Material to process:
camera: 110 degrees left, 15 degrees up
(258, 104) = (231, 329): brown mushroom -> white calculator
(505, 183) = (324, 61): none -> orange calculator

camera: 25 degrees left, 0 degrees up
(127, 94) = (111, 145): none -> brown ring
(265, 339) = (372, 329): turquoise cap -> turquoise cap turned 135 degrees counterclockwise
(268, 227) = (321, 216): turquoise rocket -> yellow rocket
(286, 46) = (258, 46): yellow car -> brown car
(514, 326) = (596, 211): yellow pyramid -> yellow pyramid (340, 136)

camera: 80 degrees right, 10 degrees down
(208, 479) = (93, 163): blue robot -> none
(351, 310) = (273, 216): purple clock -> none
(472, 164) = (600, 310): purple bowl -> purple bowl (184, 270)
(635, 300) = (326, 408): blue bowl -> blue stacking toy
...
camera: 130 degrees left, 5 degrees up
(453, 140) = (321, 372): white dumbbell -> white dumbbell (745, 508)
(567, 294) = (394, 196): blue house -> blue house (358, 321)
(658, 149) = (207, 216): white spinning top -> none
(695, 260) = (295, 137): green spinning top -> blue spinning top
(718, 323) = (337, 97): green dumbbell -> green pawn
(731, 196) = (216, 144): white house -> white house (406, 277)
==
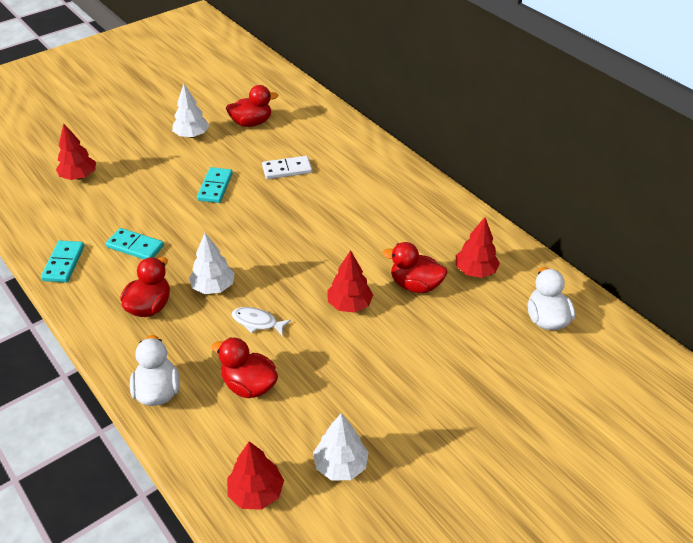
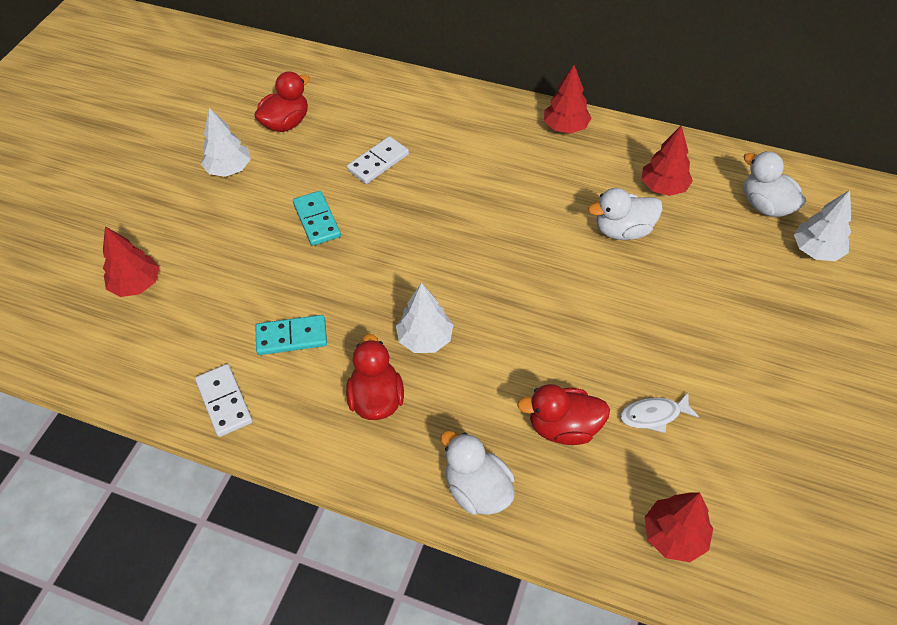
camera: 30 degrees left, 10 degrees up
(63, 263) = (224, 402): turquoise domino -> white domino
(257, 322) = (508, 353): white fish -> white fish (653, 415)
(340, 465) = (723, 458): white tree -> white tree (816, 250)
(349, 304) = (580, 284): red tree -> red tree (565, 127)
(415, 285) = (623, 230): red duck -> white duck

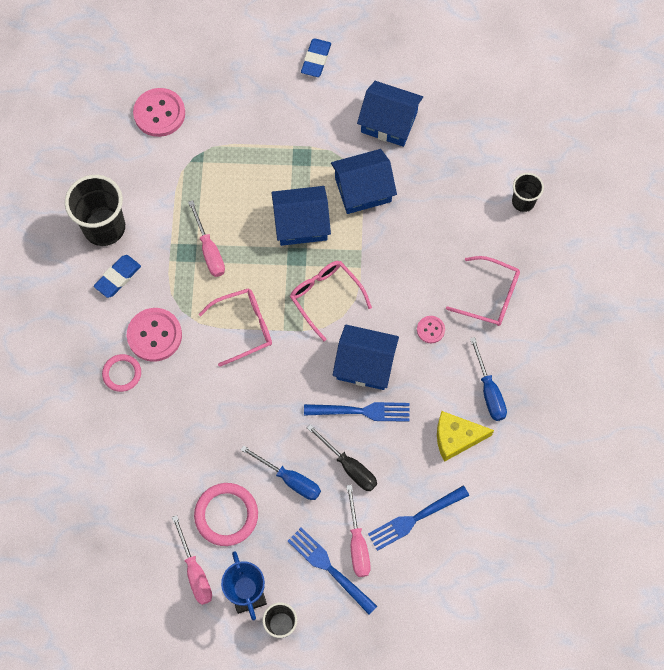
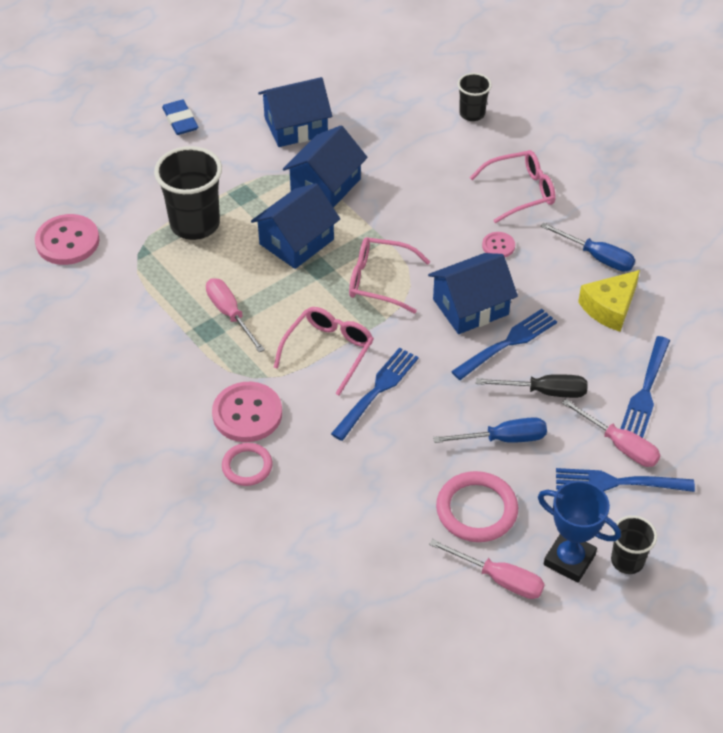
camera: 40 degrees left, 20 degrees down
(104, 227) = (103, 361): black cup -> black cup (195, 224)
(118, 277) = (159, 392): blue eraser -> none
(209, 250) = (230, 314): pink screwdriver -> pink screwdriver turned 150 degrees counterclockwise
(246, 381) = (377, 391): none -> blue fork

Prompt: Using the entries above, output exactly the lines between the line holding "camera: 110 degrees left, 15 degrees up" and the line holding "(635, 300) = (326, 408): blue", end lines included, and nothing more.

Result of the exercise:
camera: 110 degrees left, 15 degrees up
(258, 104) = (231, 329): brown mushroom -> white calculator
(505, 183) = (324, 61): none -> orange calculator

camera: 25 degrees left, 0 degrees up
(127, 94) = (111, 145): none -> brown ring
(265, 339) = (372, 329): turquoise cap -> turquoise cap turned 135 degrees counterclockwise
(268, 227) = (321, 216): turquoise rocket -> yellow rocket
(286, 46) = (258, 46): yellow car -> brown car
(514, 326) = (596, 211): yellow pyramid -> yellow pyramid (340, 136)

camera: 80 degrees right, 10 degrees down
(208, 479) = (93, 163): blue robot -> none
(351, 310) = (273, 216): purple clock -> none
(472, 164) = (600, 310): purple bowl -> purple bowl (184, 270)
(635, 300) = (326, 408): blue bowl -> blue stacking toy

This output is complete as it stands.